- **Task item**
For this exercise, return all the data word for word, with images left out.

- **Data shown**
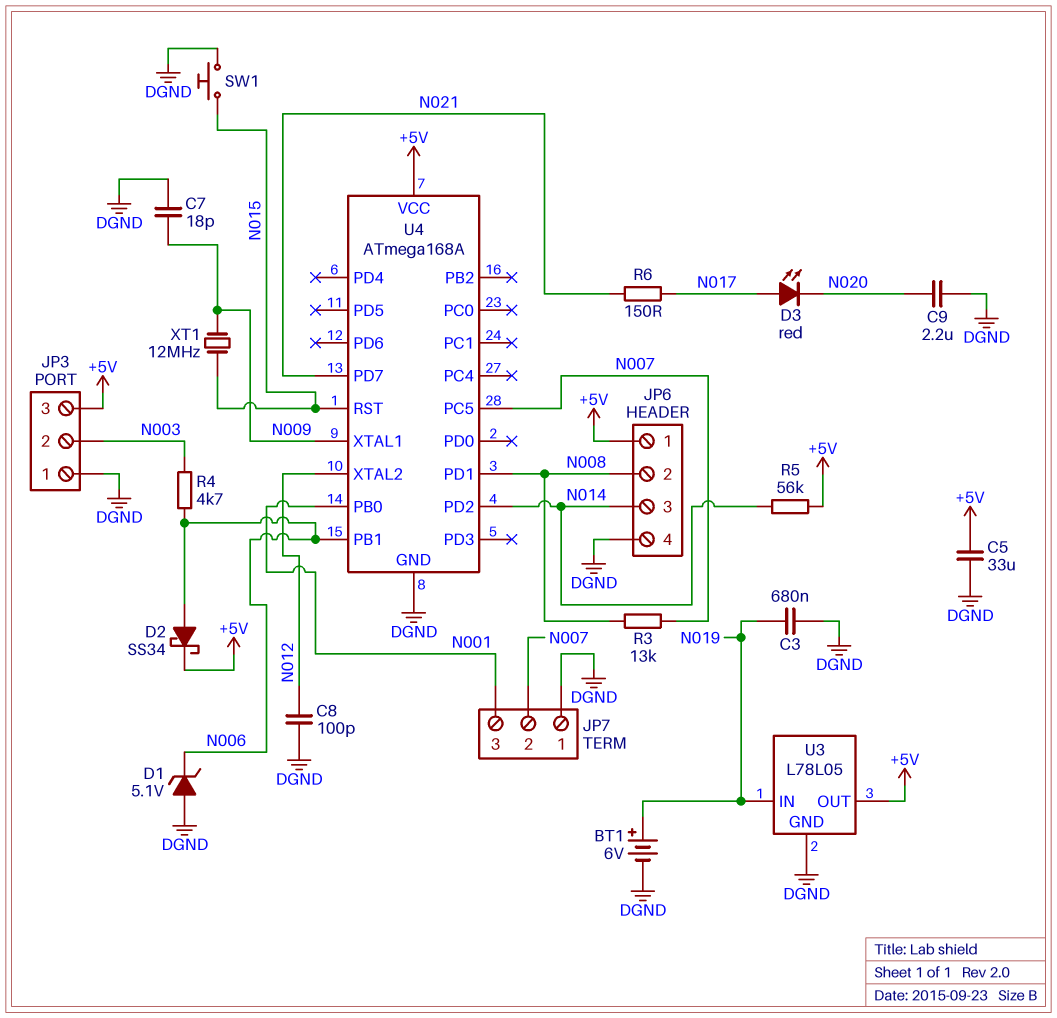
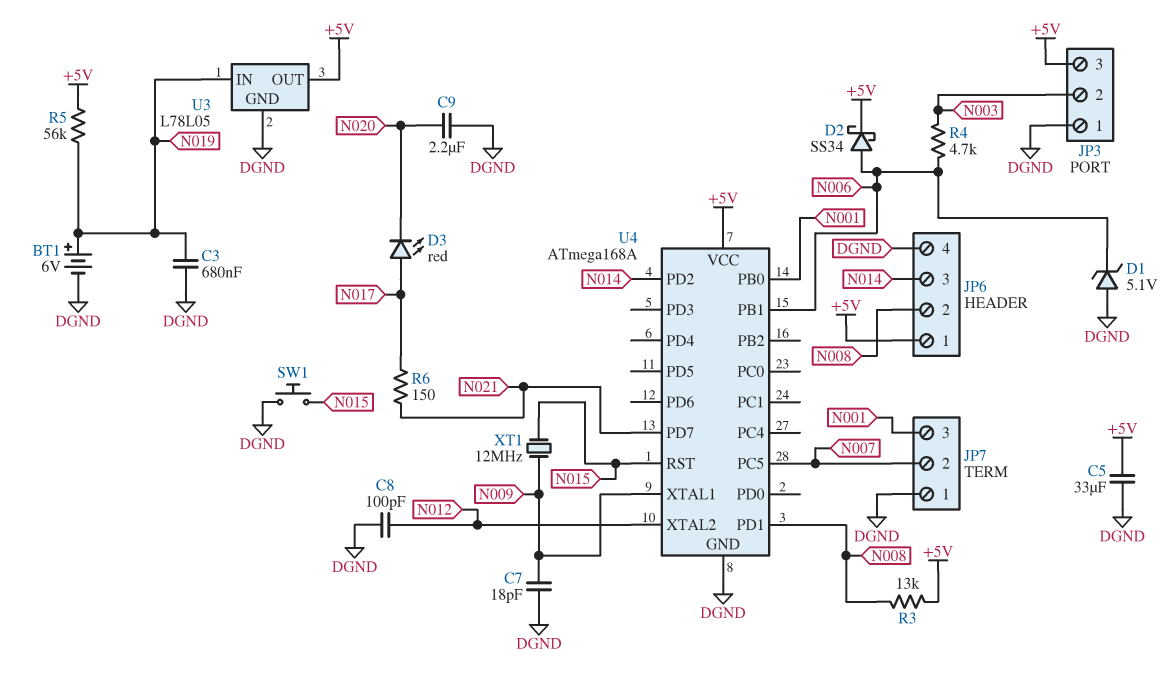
R3: 13k (N007, N008) -> 13k (+5V, N008)
R5: 56k (+5V, N014) -> 56k (+5V, N019)

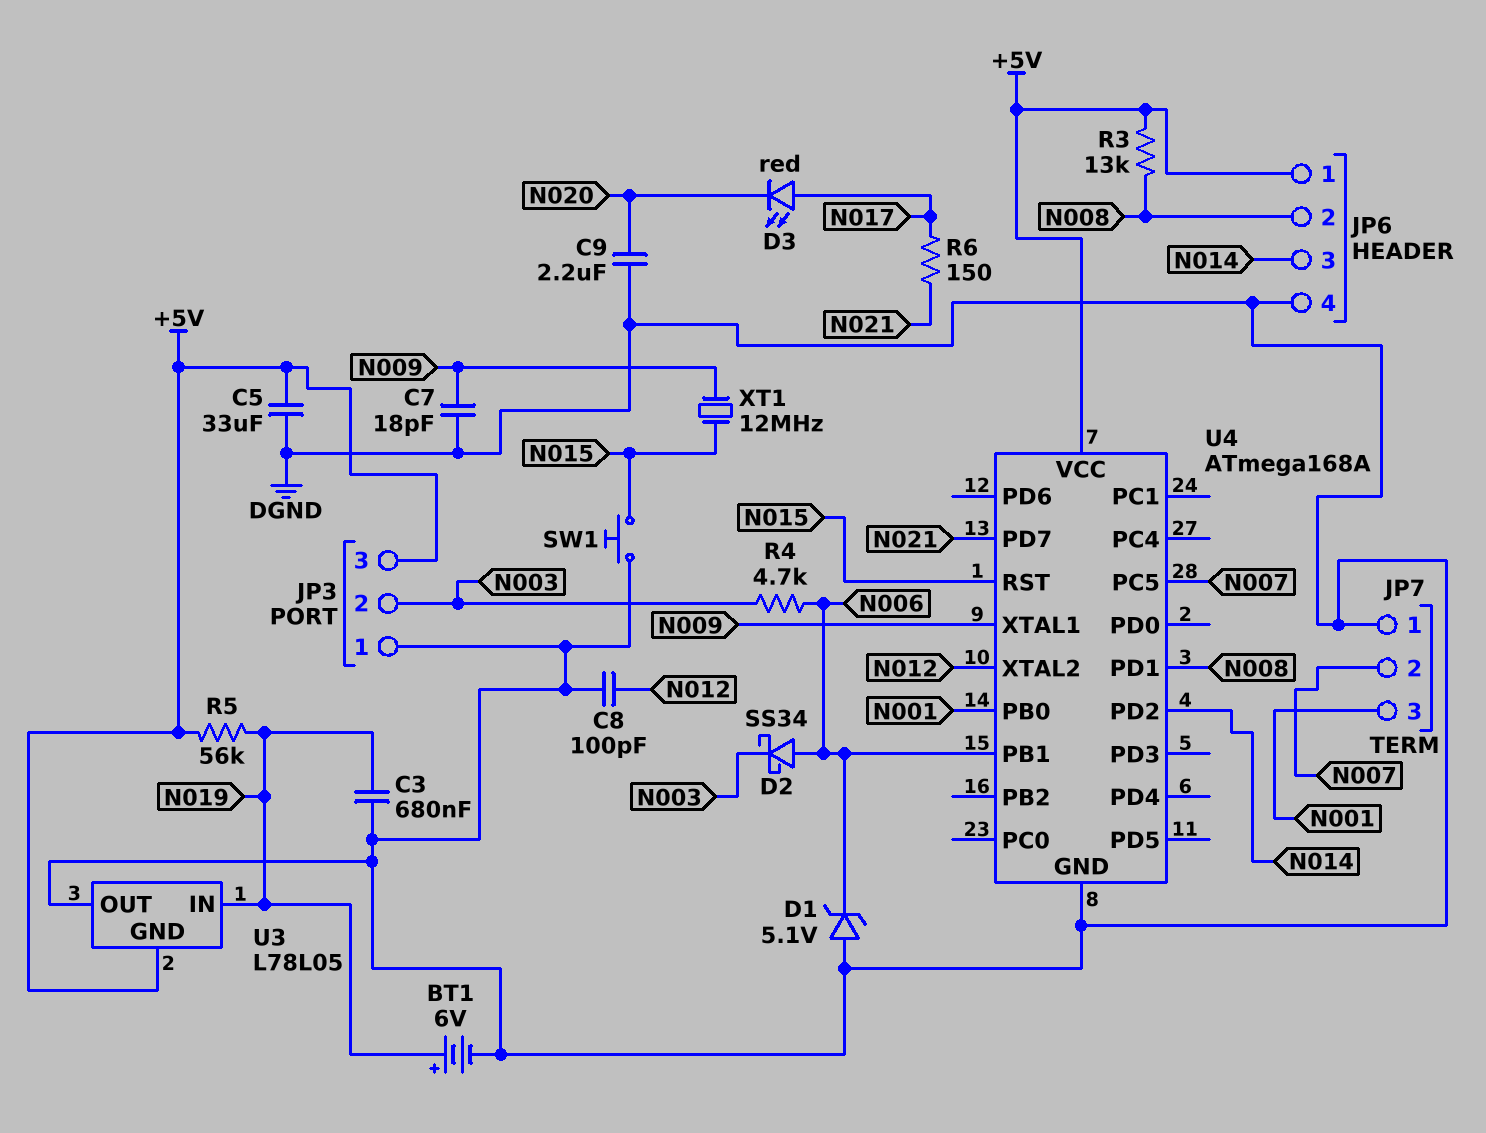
D2: schottky SS34 (A N006, K +5V) -> schottky SS34 (A N006, K N003)
U3 pin GND: DGND -> +5V
U3 pin OUT: +5V -> DGND

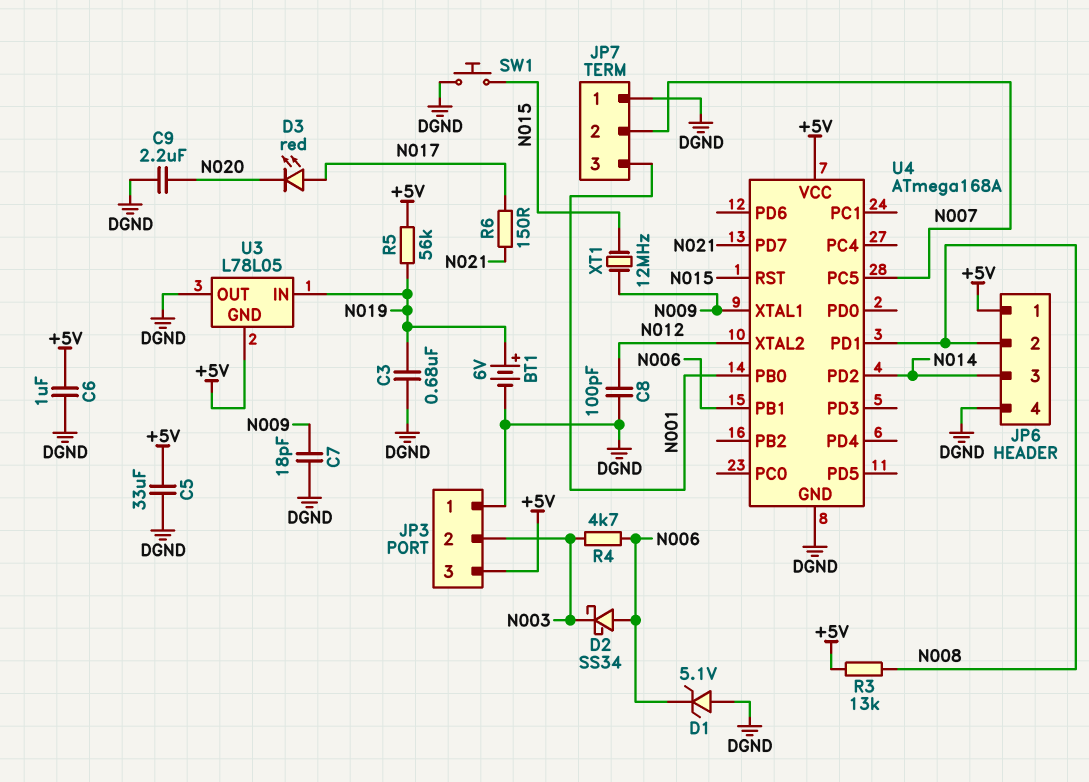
C6: none -> 1uF (+5V, DGND)

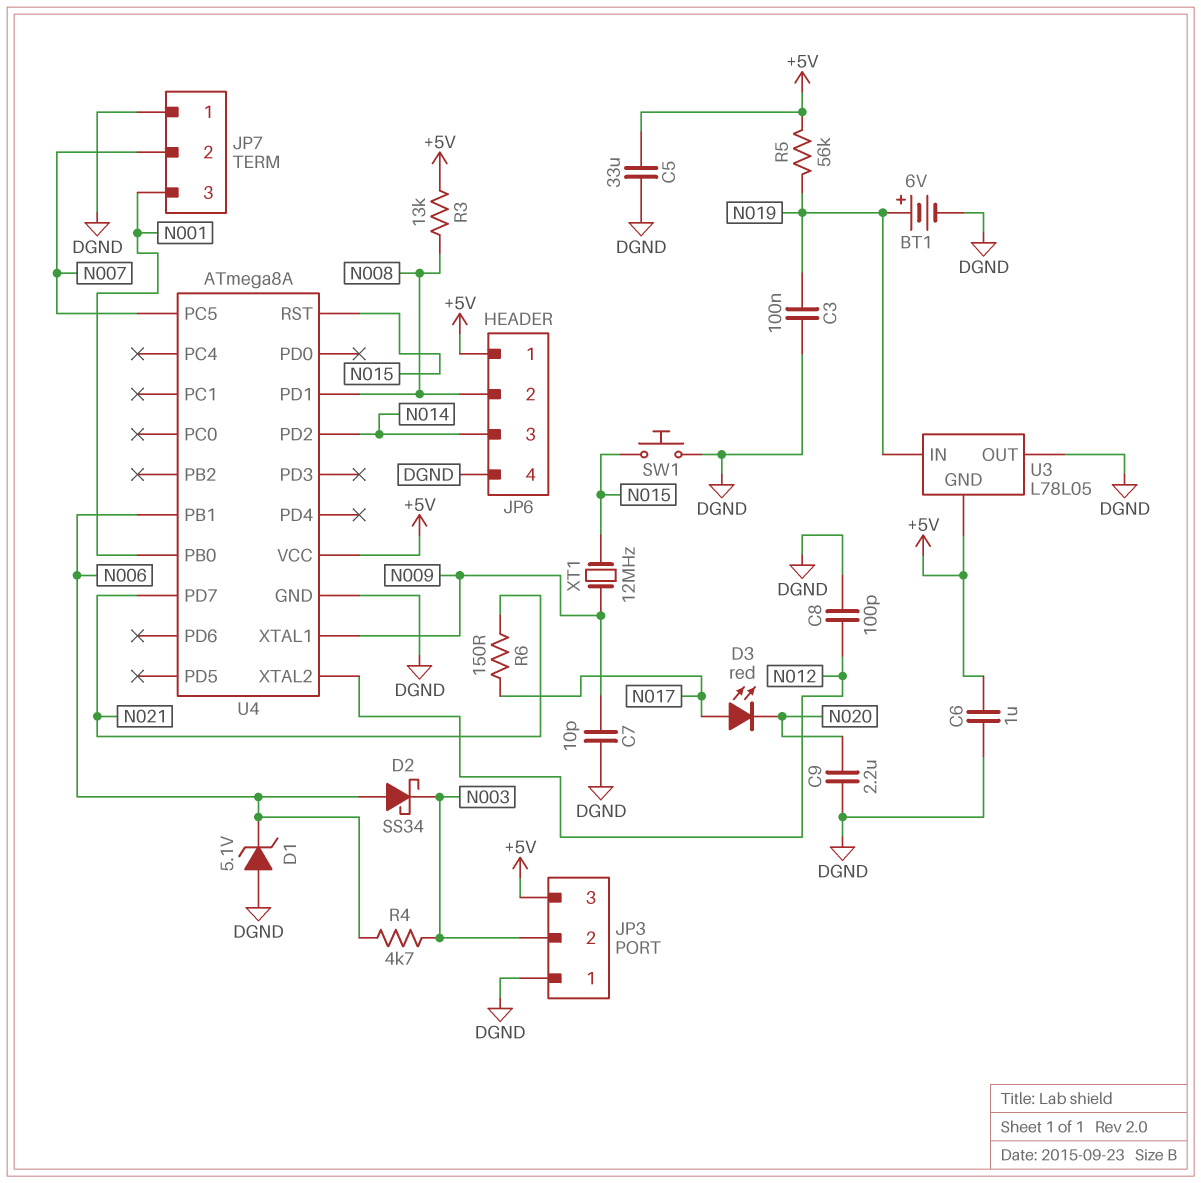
C3: 680nF (DGND, N019) -> 100nF (DGND, N019)
C7: 18pF (DGND, N009) -> 10pF (DGND, N009)
U4: ATmega168A -> ATmega8A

- **Task result**
R3: 13k (N007, N008) -> 13k (+5V, N008)
R5: 56k (+5V, N014) -> 56k (+5V, N019)

D2: schottky SS34 (A N006, K +5V) -> schottky SS34 (A N006, K N003)
U3 pin GND: DGND -> +5V
U3 pin OUT: +5V -> DGND

C6: none -> 1uF (+5V, DGND)

C3: 680nF (DGND, N019) -> 100nF (DGND, N019)
C7: 18pF (DGND, N009) -> 10pF (DGND, N009)
U4: ATmega168A -> ATmega8A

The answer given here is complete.